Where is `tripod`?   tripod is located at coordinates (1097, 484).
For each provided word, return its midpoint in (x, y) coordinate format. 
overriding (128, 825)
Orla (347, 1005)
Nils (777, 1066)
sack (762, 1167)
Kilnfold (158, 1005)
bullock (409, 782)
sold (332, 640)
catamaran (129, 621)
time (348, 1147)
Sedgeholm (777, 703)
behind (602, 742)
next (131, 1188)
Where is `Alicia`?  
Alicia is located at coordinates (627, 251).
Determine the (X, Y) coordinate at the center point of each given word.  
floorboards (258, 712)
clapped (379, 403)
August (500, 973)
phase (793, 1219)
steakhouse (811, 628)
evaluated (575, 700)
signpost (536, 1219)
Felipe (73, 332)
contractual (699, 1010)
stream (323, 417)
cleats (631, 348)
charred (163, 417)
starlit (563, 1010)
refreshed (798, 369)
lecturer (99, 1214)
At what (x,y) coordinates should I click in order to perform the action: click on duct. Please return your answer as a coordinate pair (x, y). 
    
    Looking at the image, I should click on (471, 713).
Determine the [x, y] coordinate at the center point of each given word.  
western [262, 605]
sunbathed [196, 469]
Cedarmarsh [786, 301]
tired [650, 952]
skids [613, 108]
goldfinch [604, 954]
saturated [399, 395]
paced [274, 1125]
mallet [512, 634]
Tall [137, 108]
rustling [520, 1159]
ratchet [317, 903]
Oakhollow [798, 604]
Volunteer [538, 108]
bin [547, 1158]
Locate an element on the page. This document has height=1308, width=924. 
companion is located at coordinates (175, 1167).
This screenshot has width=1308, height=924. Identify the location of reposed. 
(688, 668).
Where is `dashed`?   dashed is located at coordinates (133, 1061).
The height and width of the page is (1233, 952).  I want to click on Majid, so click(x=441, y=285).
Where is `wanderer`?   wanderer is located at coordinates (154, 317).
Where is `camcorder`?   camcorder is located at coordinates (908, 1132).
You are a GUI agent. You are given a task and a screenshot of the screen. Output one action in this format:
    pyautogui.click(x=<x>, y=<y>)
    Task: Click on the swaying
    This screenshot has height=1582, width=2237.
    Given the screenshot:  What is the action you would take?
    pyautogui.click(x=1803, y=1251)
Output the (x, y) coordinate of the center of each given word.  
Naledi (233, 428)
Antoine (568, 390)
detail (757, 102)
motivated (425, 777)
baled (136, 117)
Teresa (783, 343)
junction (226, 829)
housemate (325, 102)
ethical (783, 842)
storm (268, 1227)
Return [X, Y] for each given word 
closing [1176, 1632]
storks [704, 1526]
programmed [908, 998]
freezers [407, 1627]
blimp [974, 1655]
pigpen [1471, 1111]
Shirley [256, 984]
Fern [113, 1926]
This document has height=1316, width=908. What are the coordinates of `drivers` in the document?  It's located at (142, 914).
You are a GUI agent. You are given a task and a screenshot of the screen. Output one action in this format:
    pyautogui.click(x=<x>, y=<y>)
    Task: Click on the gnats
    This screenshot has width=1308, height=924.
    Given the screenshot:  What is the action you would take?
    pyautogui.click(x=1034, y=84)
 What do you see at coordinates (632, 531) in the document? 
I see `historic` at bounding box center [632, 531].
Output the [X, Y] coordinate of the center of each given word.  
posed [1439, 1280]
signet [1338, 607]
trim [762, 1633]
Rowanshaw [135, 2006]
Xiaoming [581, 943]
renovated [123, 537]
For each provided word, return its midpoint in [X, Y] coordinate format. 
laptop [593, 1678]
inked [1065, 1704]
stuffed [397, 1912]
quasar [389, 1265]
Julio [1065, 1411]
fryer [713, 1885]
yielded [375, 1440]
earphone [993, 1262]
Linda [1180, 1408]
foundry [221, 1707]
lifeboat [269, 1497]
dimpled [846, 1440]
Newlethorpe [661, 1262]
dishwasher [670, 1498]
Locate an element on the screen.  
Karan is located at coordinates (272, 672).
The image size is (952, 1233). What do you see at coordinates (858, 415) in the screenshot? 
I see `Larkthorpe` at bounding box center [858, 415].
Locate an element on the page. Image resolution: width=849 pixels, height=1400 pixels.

..............................

» What the task requires: Could you repeat all of the records above, substituting "center" for "midpoint" wherever it occurs and leaving everything else unchanged?

» The response:
Where is `tripod`?   tripod is located at coordinates (1097, 484).
For each provided word, return its center in (x, y) coordinate format. 
overriding (128, 825)
Orla (347, 1005)
Nils (777, 1066)
sack (762, 1167)
Kilnfold (158, 1005)
bullock (409, 782)
sold (332, 640)
catamaran (129, 621)
time (348, 1147)
Sedgeholm (777, 703)
behind (602, 742)
next (131, 1188)
Where is `Alicia`?  
Alicia is located at coordinates (627, 251).
Determine the (X, Y) coordinate at the center point of each given word.  
floorboards (258, 712)
clapped (379, 403)
August (500, 973)
phase (793, 1219)
steakhouse (811, 628)
evaluated (575, 700)
signpost (536, 1219)
Felipe (73, 332)
contractual (699, 1010)
stream (323, 417)
cleats (631, 348)
charred (163, 417)
starlit (563, 1010)
refreshed (798, 369)
lecturer (99, 1214)
At what (x,y) coordinates should I click in order to perform the action: click on duct. Please return your answer as a coordinate pair (x, y). 
    
    Looking at the image, I should click on (471, 713).
Determine the [x, y] coordinate at the center point of each given word.  
western [262, 605]
sunbathed [196, 469]
Cedarmarsh [786, 301]
tired [650, 952]
skids [613, 108]
goldfinch [604, 954]
saturated [399, 395]
paced [274, 1125]
mallet [512, 634]
Tall [137, 108]
rustling [520, 1159]
ratchet [317, 903]
Oakhollow [798, 604]
Volunteer [538, 108]
bin [547, 1158]
Locate an element on the page. This document has height=1308, width=924. 
companion is located at coordinates (175, 1167).
This screenshot has width=1308, height=924. Identify the location of reposed. 
(688, 668).
Where is `dashed`?   dashed is located at coordinates (133, 1061).
The height and width of the page is (1233, 952).  I want to click on Majid, so click(x=441, y=285).
Where is `wanderer`?   wanderer is located at coordinates (154, 317).
Where is `camcorder`?   camcorder is located at coordinates (908, 1132).
You are a GUI agent. You are given a task and a screenshot of the screen. Output one action in this format:
    pyautogui.click(x=<x>, y=<y>)
    Task: Click on the swaying
    This screenshot has height=1582, width=2237.
    Given the screenshot:  What is the action you would take?
    pyautogui.click(x=1803, y=1251)
Output the (x, y) coordinate of the center of each given word.  
Naledi (233, 428)
Antoine (568, 390)
detail (757, 102)
motivated (425, 777)
baled (136, 117)
Teresa (783, 343)
junction (226, 829)
housemate (325, 102)
ethical (783, 842)
storm (268, 1227)
Return [X, Y] for each given word 
closing [1176, 1632]
storks [704, 1526]
programmed [908, 998]
freezers [407, 1627]
blimp [974, 1655]
pigpen [1471, 1111]
Shirley [256, 984]
Fern [113, 1926]
This document has height=1316, width=908. What are the coordinates of `drivers` in the document?  It's located at (142, 914).
You are a GUI agent. You are given a task and a screenshot of the screen. Output one action in this format:
    pyautogui.click(x=<x>, y=<y>)
    Task: Click on the gnats
    This screenshot has width=1308, height=924.
    Given the screenshot:  What is the action you would take?
    pyautogui.click(x=1034, y=84)
 What do you see at coordinates (632, 531) in the document? 
I see `historic` at bounding box center [632, 531].
Output the [X, Y] coordinate of the center of each given word.  
posed [1439, 1280]
signet [1338, 607]
trim [762, 1633]
Rowanshaw [135, 2006]
Xiaoming [581, 943]
renovated [123, 537]
For each provided word, return its center in [X, Y] coordinate format. 
laptop [593, 1678]
inked [1065, 1704]
stuffed [397, 1912]
quasar [389, 1265]
Julio [1065, 1411]
fryer [713, 1885]
yielded [375, 1440]
earphone [993, 1262]
Linda [1180, 1408]
foundry [221, 1707]
lifeboat [269, 1497]
dimpled [846, 1440]
Newlethorpe [661, 1262]
dishwasher [670, 1498]
Locate an element on the screen.  
Karan is located at coordinates (272, 672).
The image size is (952, 1233). What do you see at coordinates (858, 415) in the screenshot? 
I see `Larkthorpe` at bounding box center [858, 415].
Locate an element on the page. Image resolution: width=849 pixels, height=1400 pixels.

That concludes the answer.